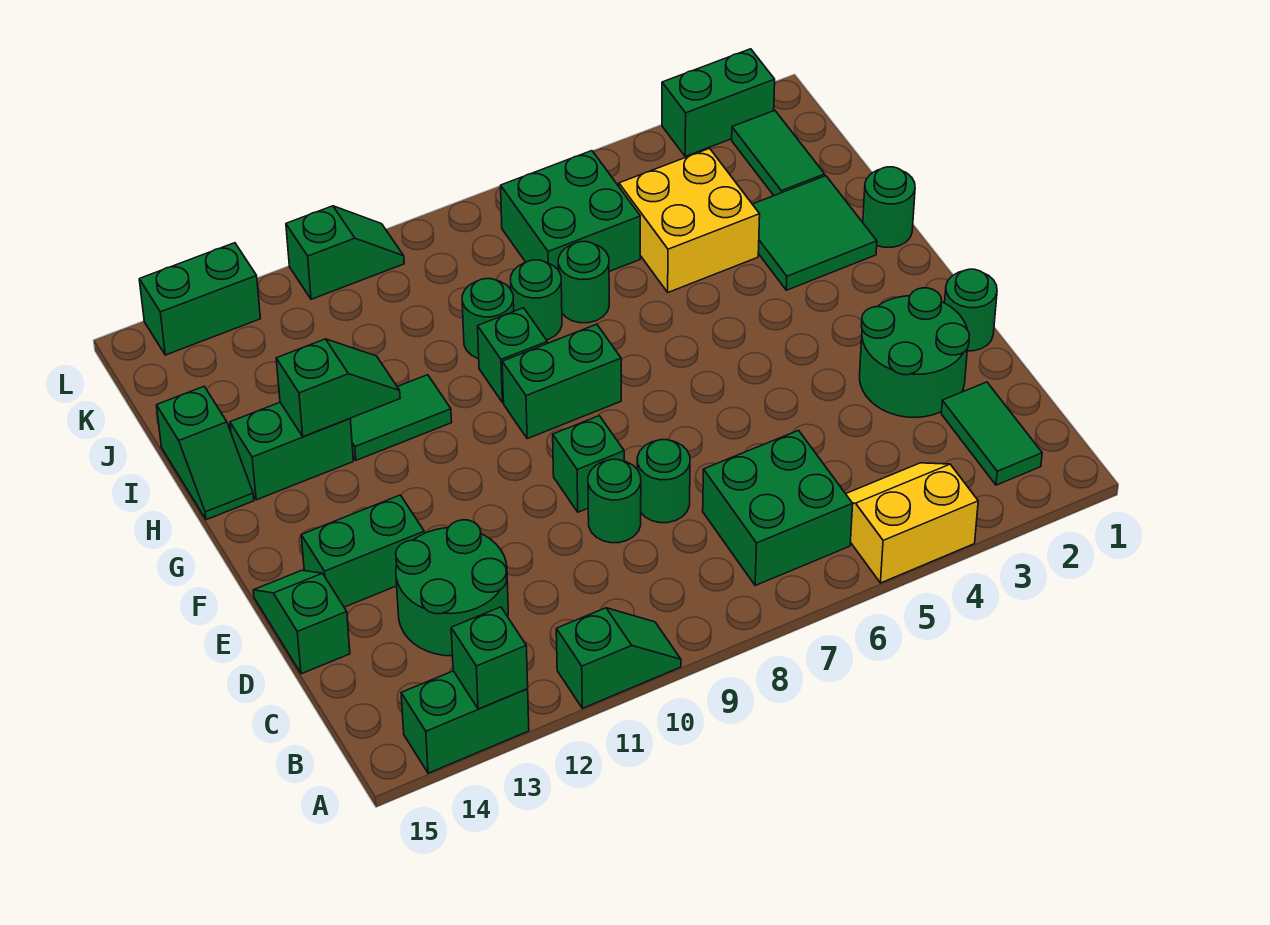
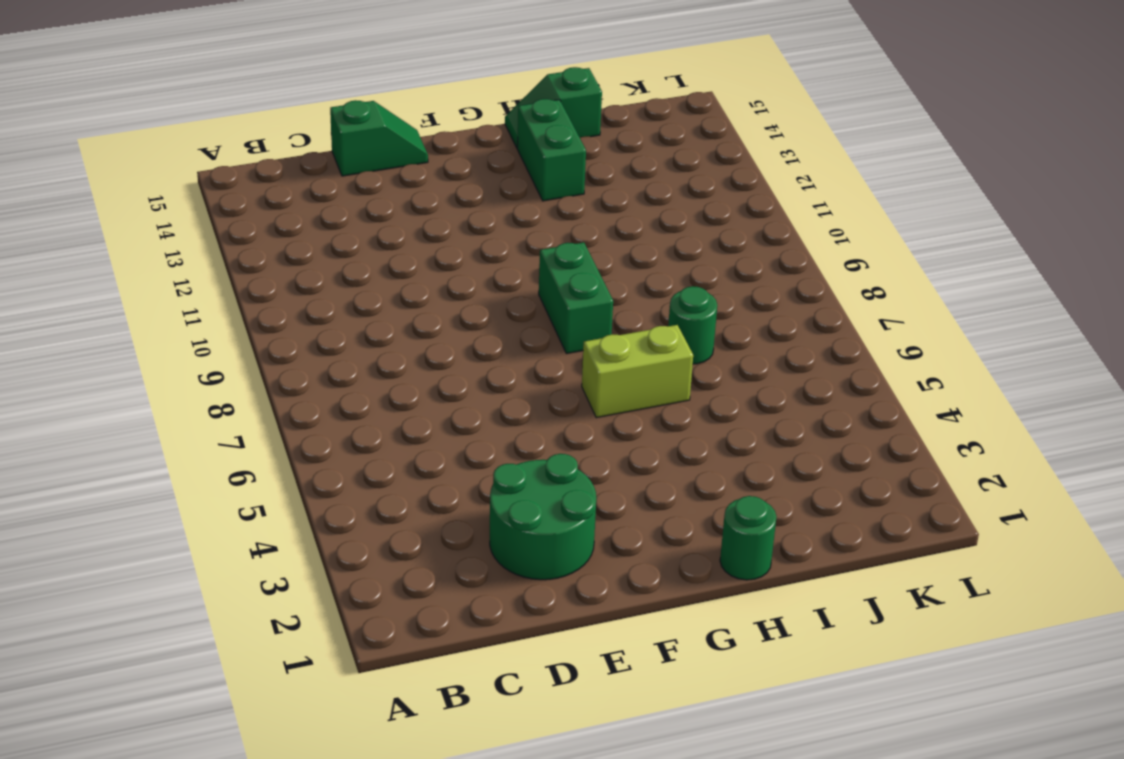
lime 1x2 brick [582,325,693,418] -> none
none -> yellow 2x2 slope [846,463,978,583]
none -> green 1x2 slope [556,608,681,708]
none -> green 1x2 brick [401,671,529,773]
none -> green 1x2 tile [941,382,1042,485]

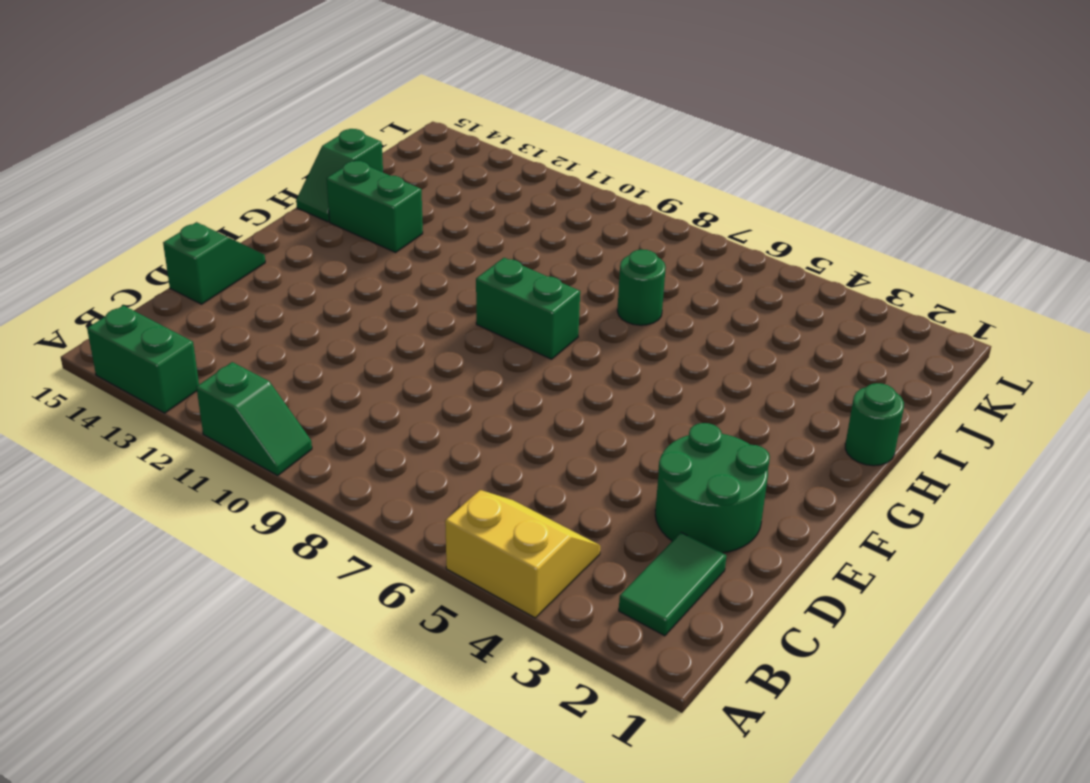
none -> green 2x2 brick [703,430,853,585]
none -> green 2x2 round brick [396,520,508,656]
none -> green 1x1 round brick [637,440,690,523]
none -> green 1x1 round brick [588,459,641,543]

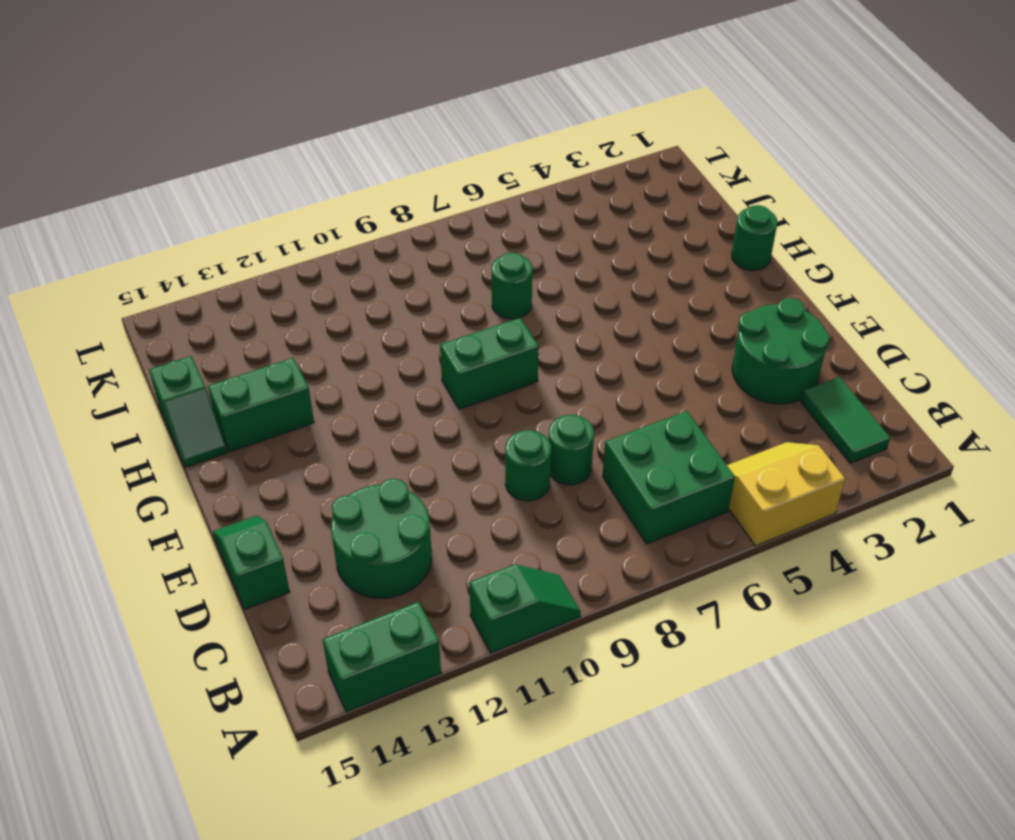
none -> green 1x1 round brick [945,269,997,351]
none -> green 1x1 brick [553,416,624,512]
none -> green 1x2 brick [301,495,424,607]
none -> green 2x2 tile [753,176,877,290]

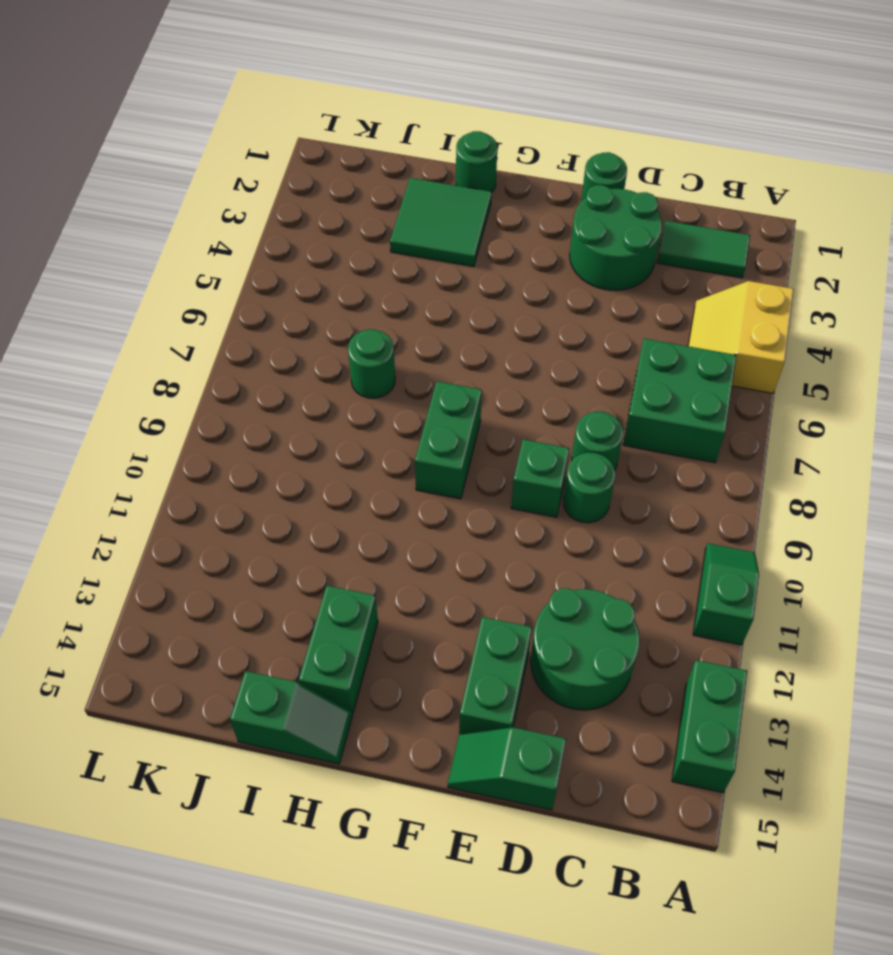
none -> green 1x1 brick [478,308,547,403]
none -> green 1x2 tile [350,375,452,460]
none -> yellow 2x2 brick [619,148,760,292]
none -> green 1x1 round brick [511,260,562,340]

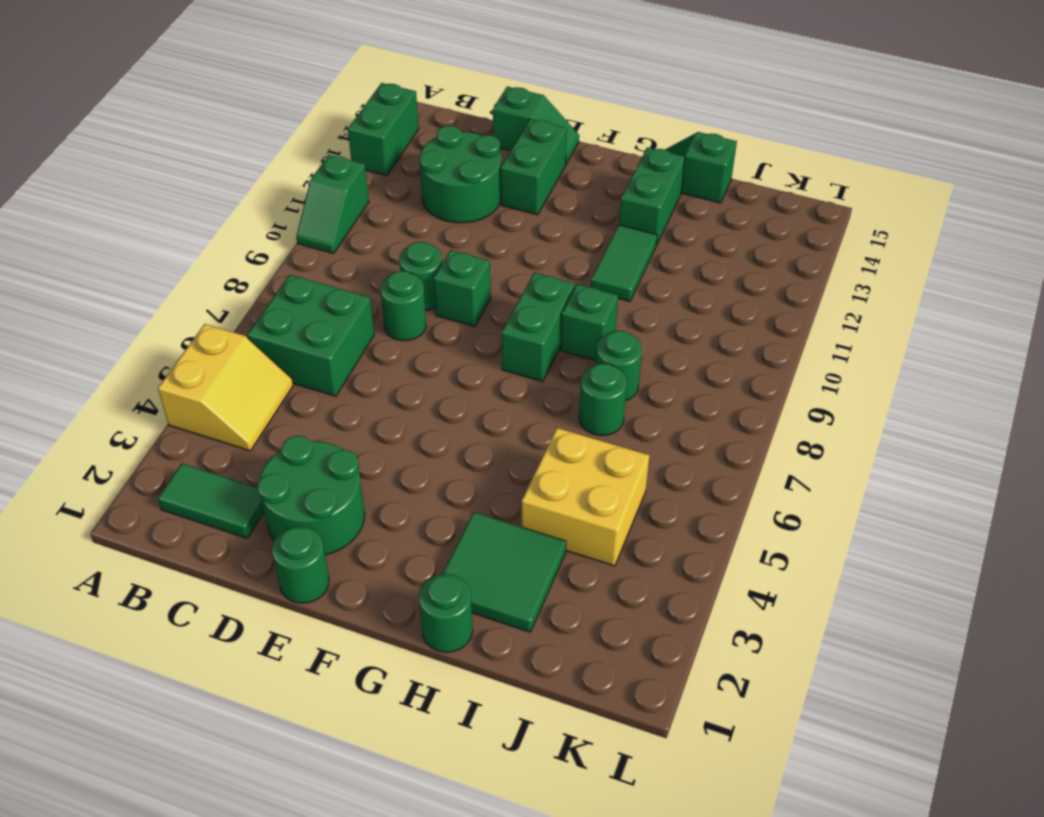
none -> green 1x1 round brick [462,279,514,359]
none -> green 1x2 tile [732,110,825,195]
none -> green 2x2 brick [501,151,640,271]
none -> green 1x2 brick [662,49,775,156]

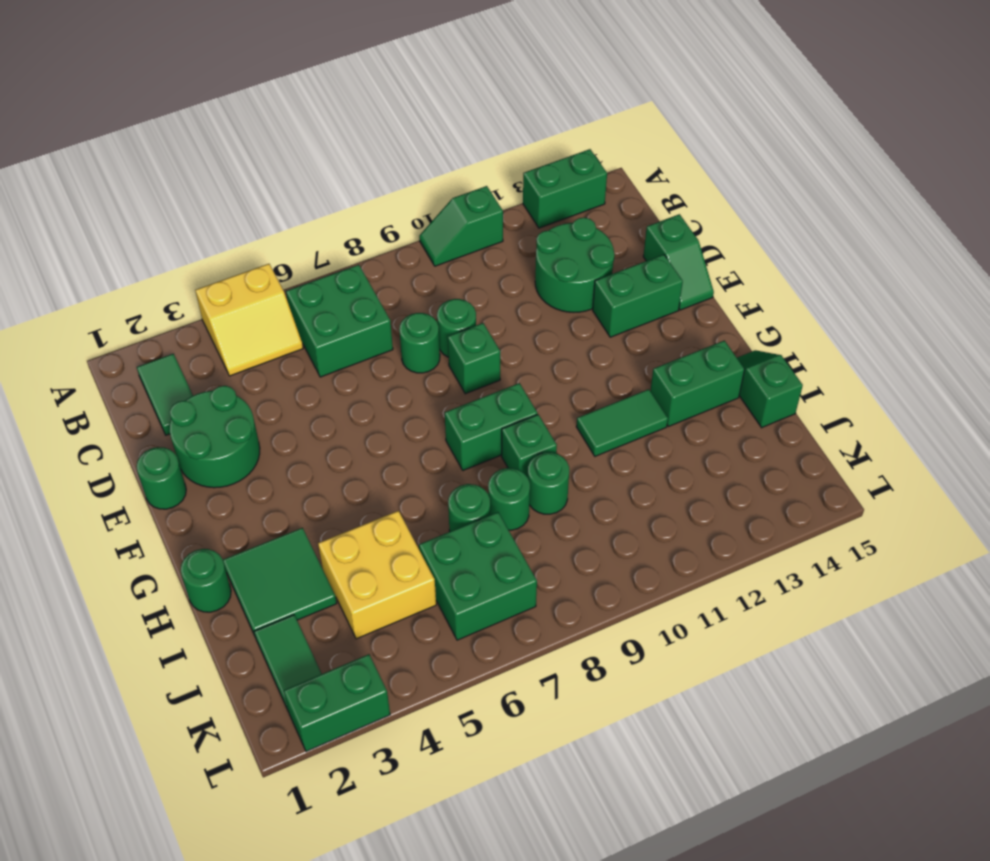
none -> green 1x2 slope [286,206,404,299]
none -> green 1x2 brick [139,243,261,355]
none -> green 1x1 brick [451,607,528,709]
none -> green 1x2 slope [276,339,400,437]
────
TASK DIRECTIONS |
Could you output the listing word for word, omitting every picture?

RESPONSE BOX |
lime 1x2 brick [582,325,693,418] -> none
none -> yellow 2x2 slope [846,463,978,583]
none -> green 1x2 slope [556,608,681,708]
none -> green 1x2 brick [401,671,529,773]
none -> green 1x2 tile [941,382,1042,485]

none -> green 2x2 brick [703,430,853,585]
none -> green 2x2 round brick [396,520,508,656]
none -> green 1x1 round brick [637,440,690,523]
none -> green 1x1 round brick [588,459,641,543]

none -> green 1x1 round brick [945,269,997,351]
none -> green 1x1 brick [553,416,624,512]
none -> green 1x2 brick [301,495,424,607]
none -> green 2x2 tile [753,176,877,290]

none -> green 1x1 brick [478,308,547,403]
none -> green 1x2 tile [350,375,452,460]
none -> yellow 2x2 brick [619,148,760,292]
none -> green 1x1 round brick [511,260,562,340]

none -> green 1x1 round brick [462,279,514,359]
none -> green 1x2 tile [732,110,825,195]
none -> green 2x2 brick [501,151,640,271]
none -> green 1x2 brick [662,49,775,156]

none -> green 1x2 slope [286,206,404,299]
none -> green 1x2 brick [139,243,261,355]
none -> green 1x1 brick [451,607,528,709]
none -> green 1x2 slope [276,339,400,437]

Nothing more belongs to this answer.